Task instructions.
If a line in the data contains "PIXELS", copy it out.

Provided records.

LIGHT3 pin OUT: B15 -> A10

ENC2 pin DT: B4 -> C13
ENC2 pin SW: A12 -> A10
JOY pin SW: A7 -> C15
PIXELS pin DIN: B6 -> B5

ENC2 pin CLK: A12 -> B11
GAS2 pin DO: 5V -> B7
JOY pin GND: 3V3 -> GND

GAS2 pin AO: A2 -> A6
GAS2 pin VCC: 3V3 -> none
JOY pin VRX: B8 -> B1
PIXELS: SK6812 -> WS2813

Solution for this problem.
PIXELS pin DIN: B6 -> B5
PIXELS: SK6812 -> WS2813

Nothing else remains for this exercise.